Excerpts from a dataset
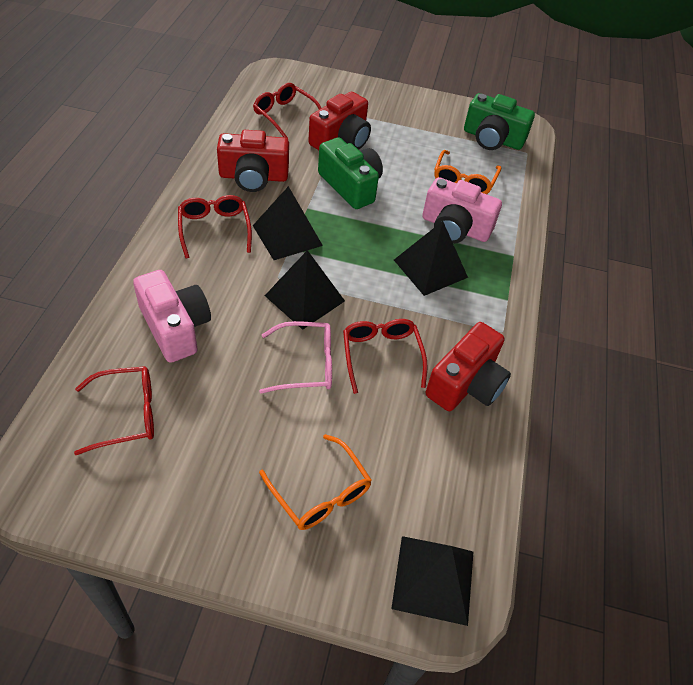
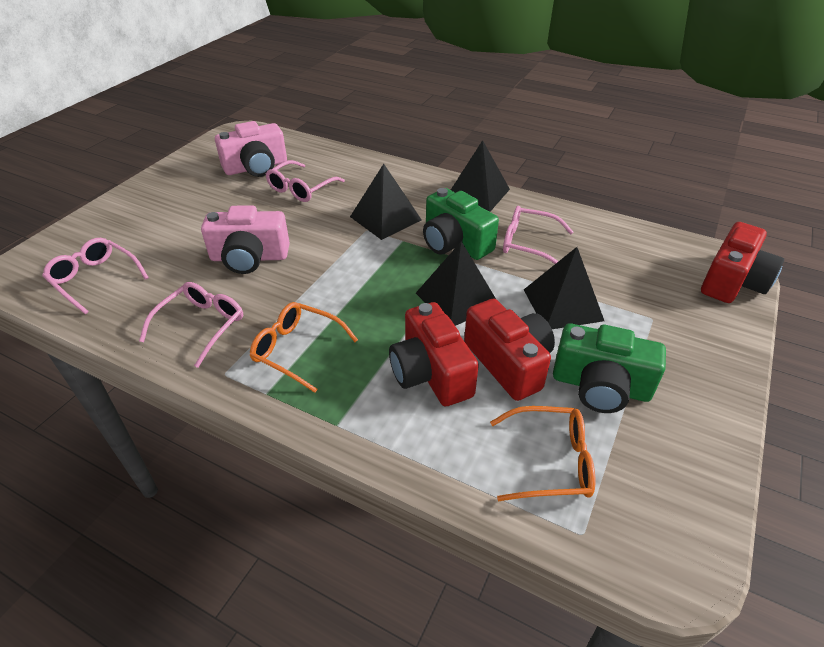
pink glasses: 1 -> 4
red glasses: 4 -> 0

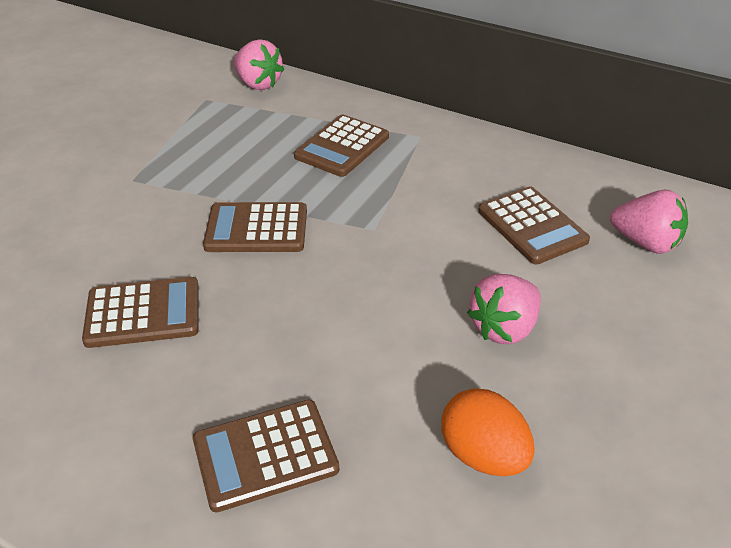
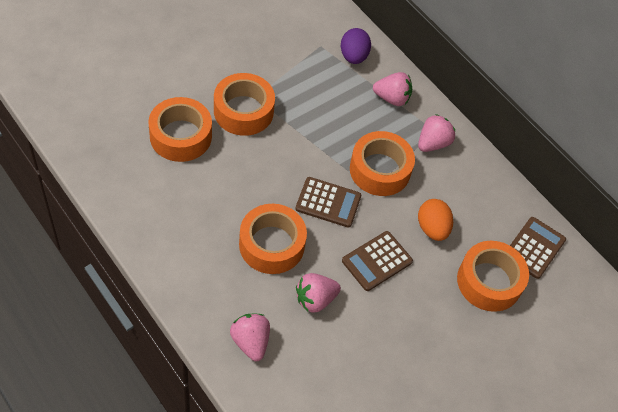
brown calculator: 5 -> 3
orange tape: 0 -> 5
pink strawberry: 3 -> 4
purple egg: 0 -> 1

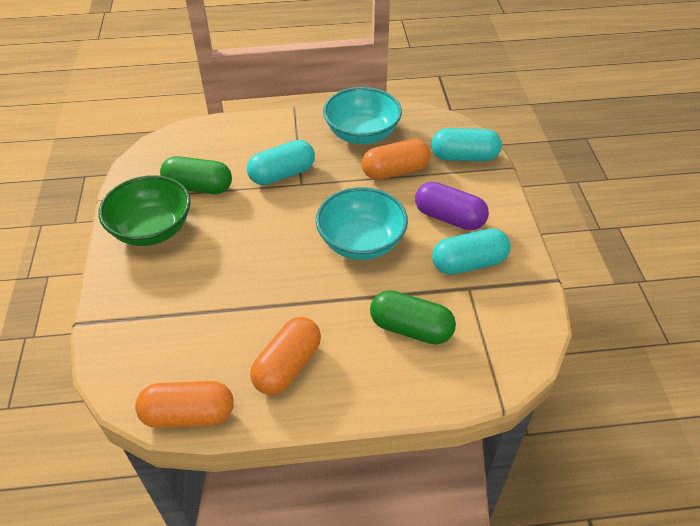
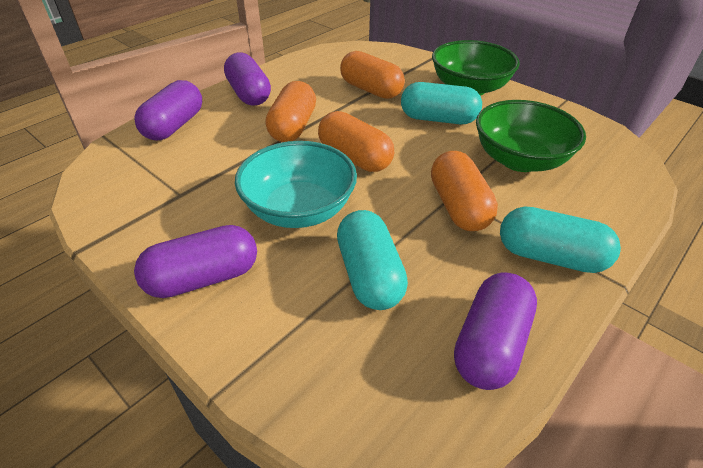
green bowl: 1 -> 2
green capsule: 2 -> 0
orange capsule: 3 -> 4
purple capsule: 1 -> 4
turquoise bowl: 2 -> 1

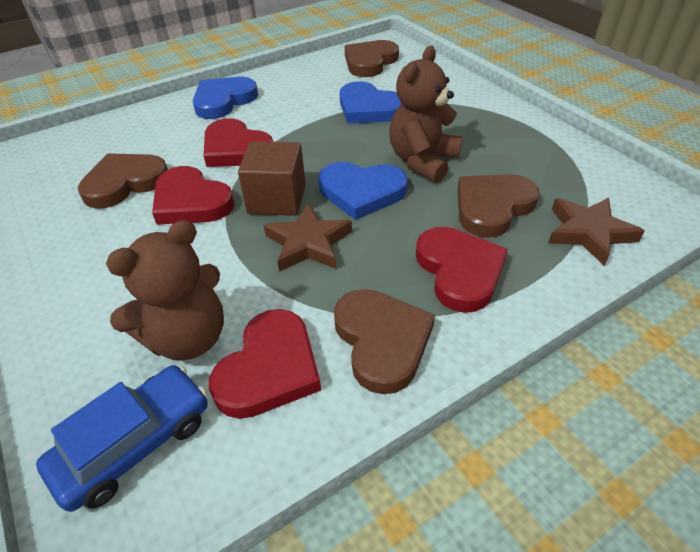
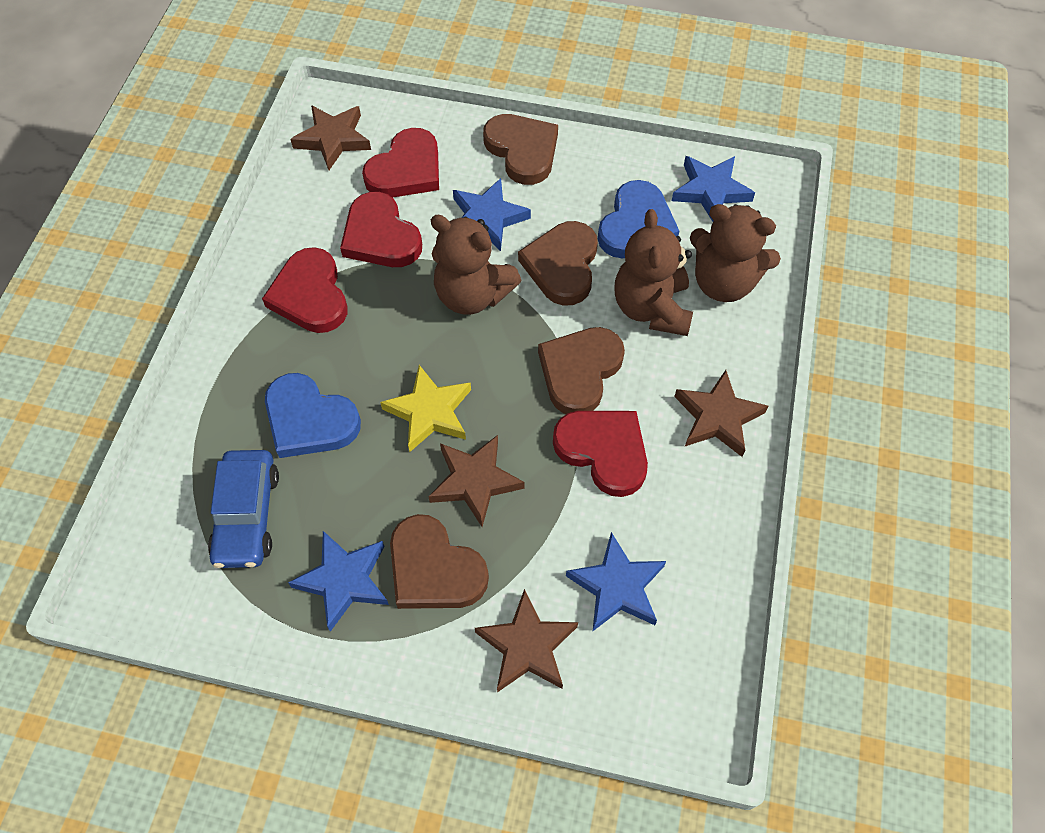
blue heart: 3 -> 2
blue star: 0 -> 4
brown cube: 1 -> 0
brown star: 2 -> 4
brown teddy bear: 2 -> 3
yellow star: 0 -> 1

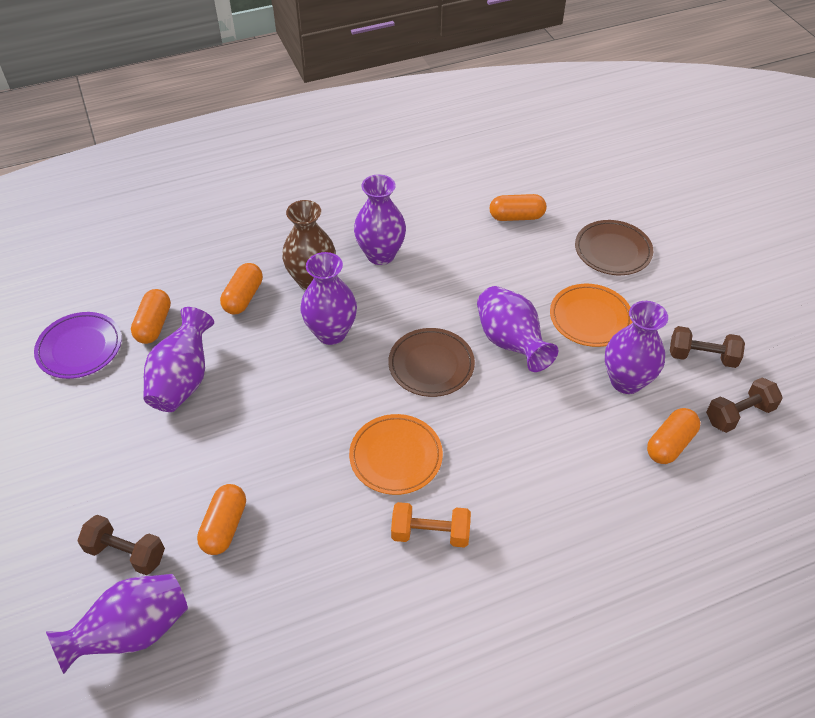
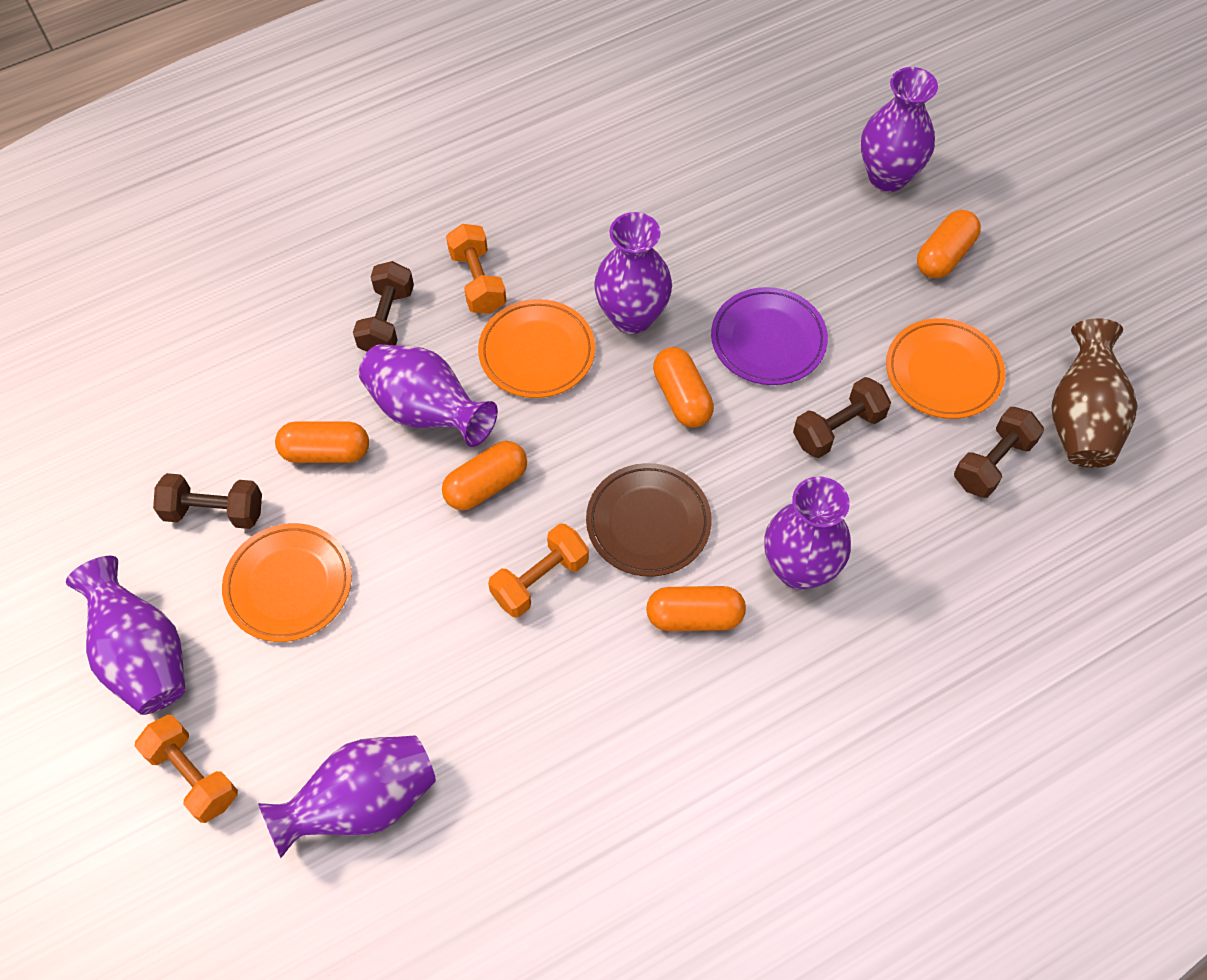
brown dumbbell: 3 -> 4
brown plate: 2 -> 1
orange dumbbell: 1 -> 3
orange plate: 2 -> 3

> [What you are asked to do] Nothing but the lines from the one containing "brown teddy bear: 2 -> 3" to the last line of the records should be returned, exactly as they appear and without pictures.

> [Result of this exercise]
brown teddy bear: 2 -> 3
yellow star: 0 -> 1

brown dumbbell: 3 -> 4
brown plate: 2 -> 1
orange dumbbell: 1 -> 3
orange plate: 2 -> 3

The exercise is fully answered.